> [Exercise data]
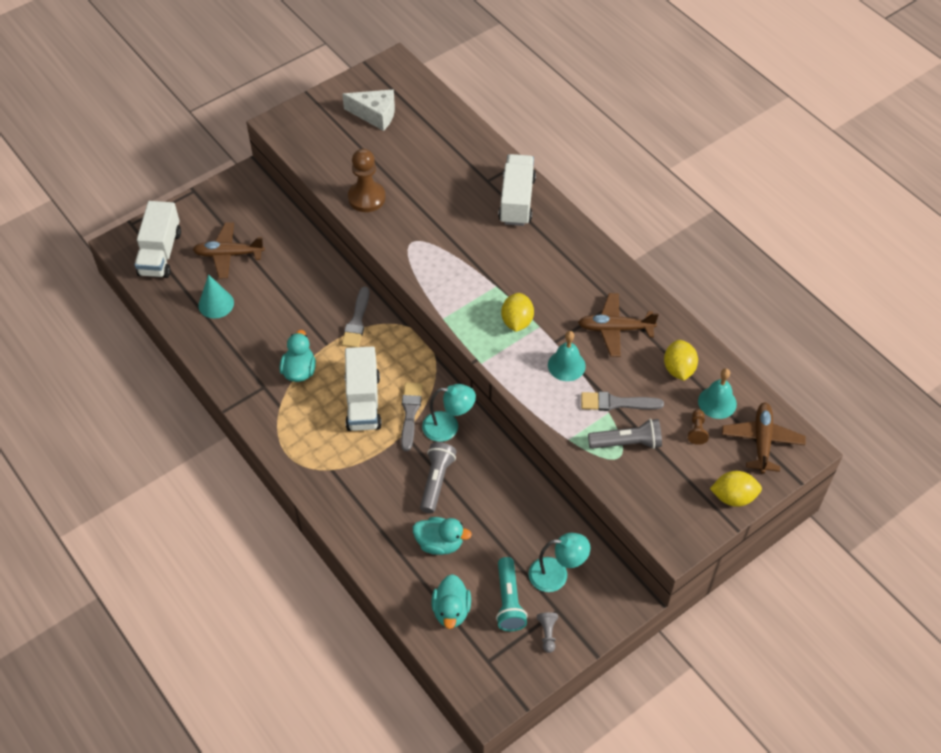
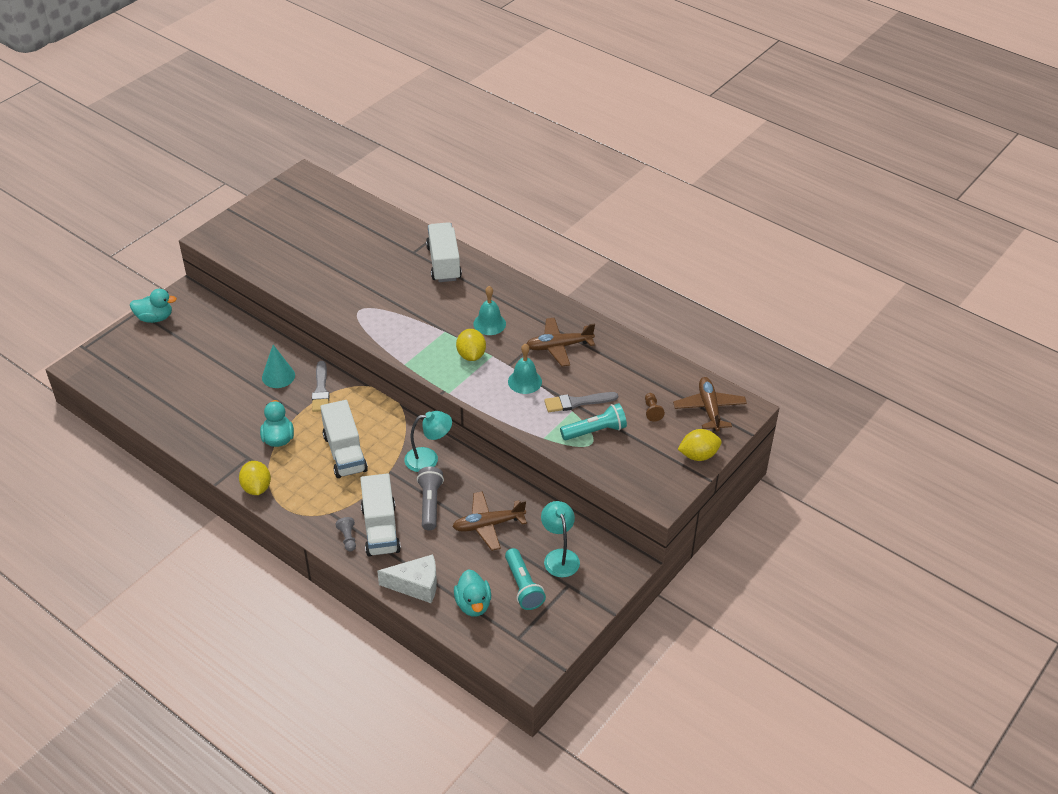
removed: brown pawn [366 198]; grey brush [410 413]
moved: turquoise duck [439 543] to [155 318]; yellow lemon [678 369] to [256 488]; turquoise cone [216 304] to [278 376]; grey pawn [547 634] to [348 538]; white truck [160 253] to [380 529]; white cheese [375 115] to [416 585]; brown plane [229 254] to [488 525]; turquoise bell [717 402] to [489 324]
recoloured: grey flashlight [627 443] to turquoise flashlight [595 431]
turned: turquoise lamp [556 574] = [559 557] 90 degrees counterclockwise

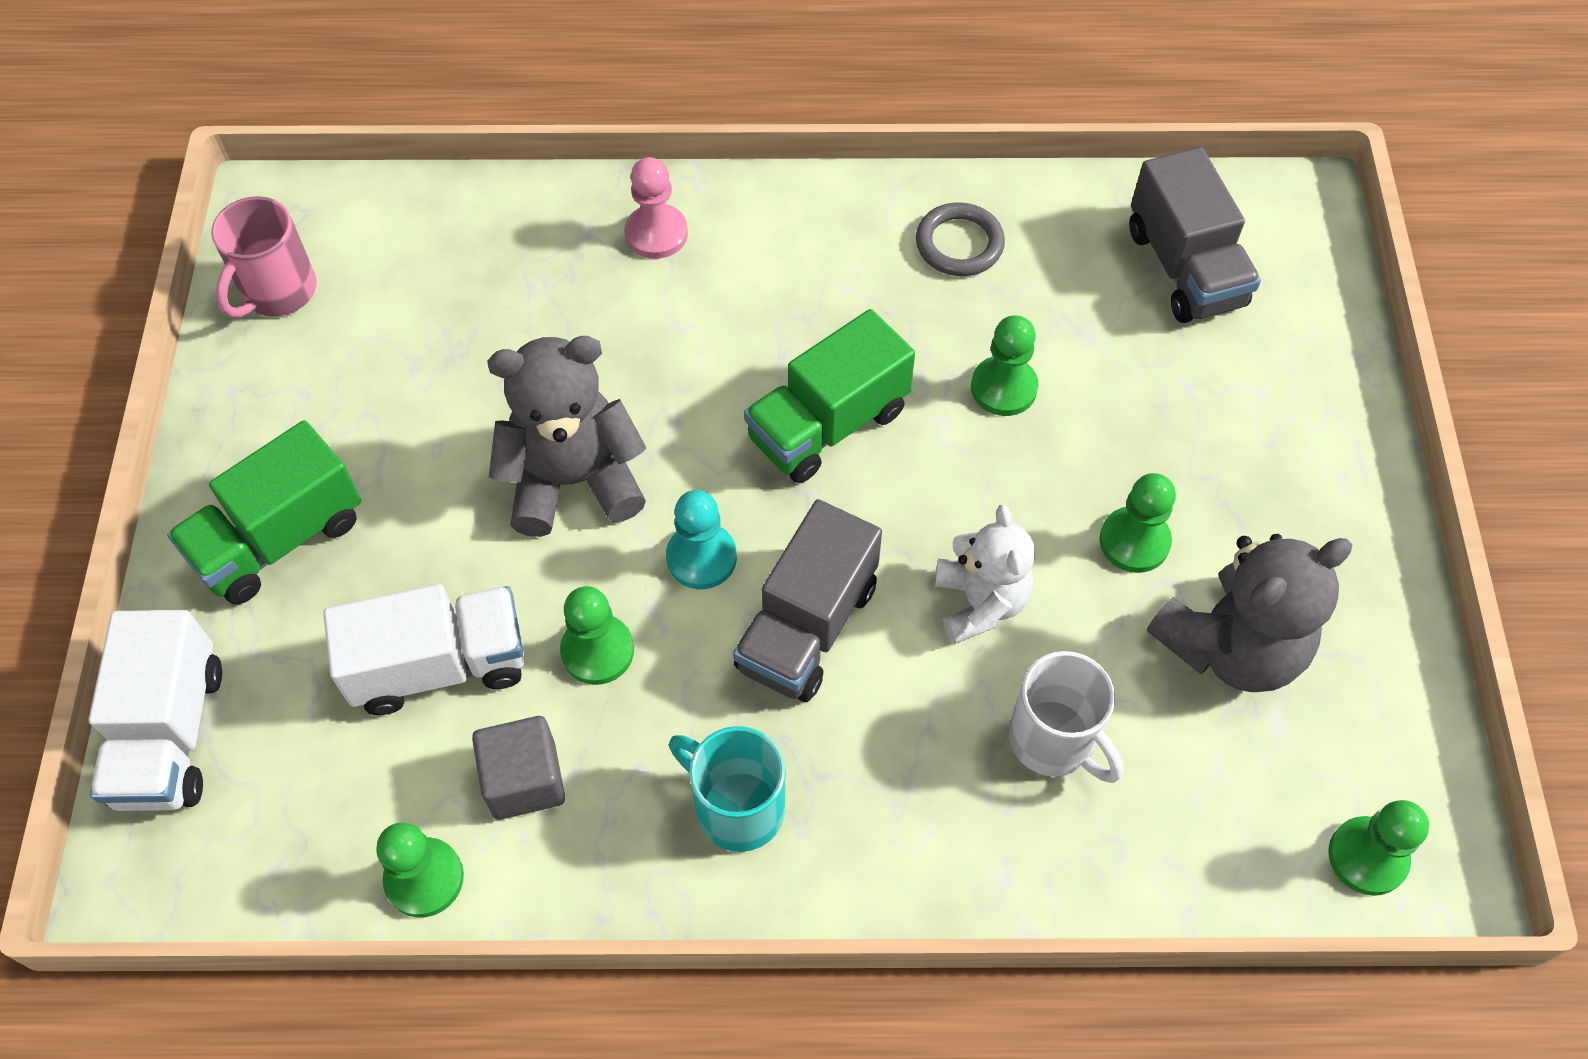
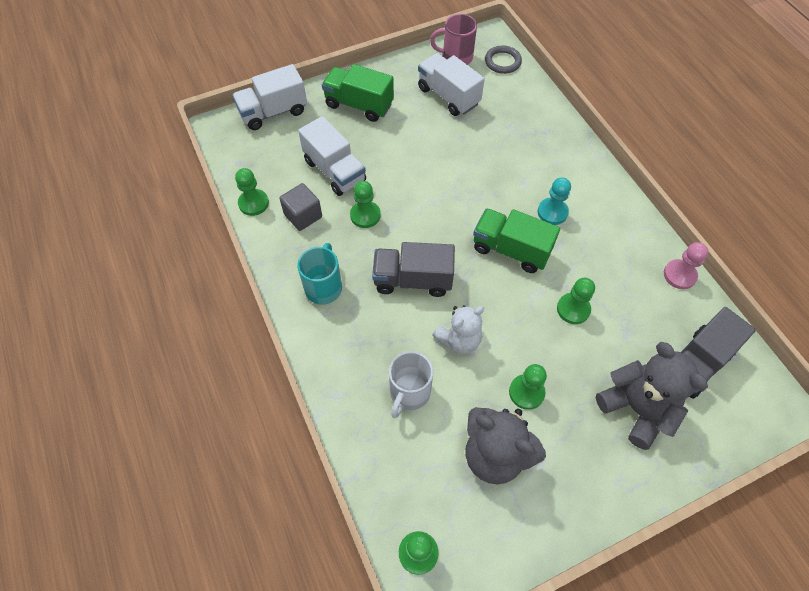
added: white truck [448 96]
moved: grey ring [959 244] to [502 62]; turquoise pawn [701 558] to [552 212]; grey teddy bear [573 480] to [636 409]; pink pawn [656 233] to [679 275]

> [Goal of the exercise] Take the line containing "turned: turquoise lamp" and every line after it to the end of the records, and restate them verbatim, with no pictures.

> [Solution for this task]
turned: turquoise lamp [556 574] = [559 557] 90 degrees counterclockwise

added: white truck [448 96]
moved: grey ring [959 244] to [502 62]; turquoise pawn [701 558] to [552 212]; grey teddy bear [573 480] to [636 409]; pink pawn [656 233] to [679 275]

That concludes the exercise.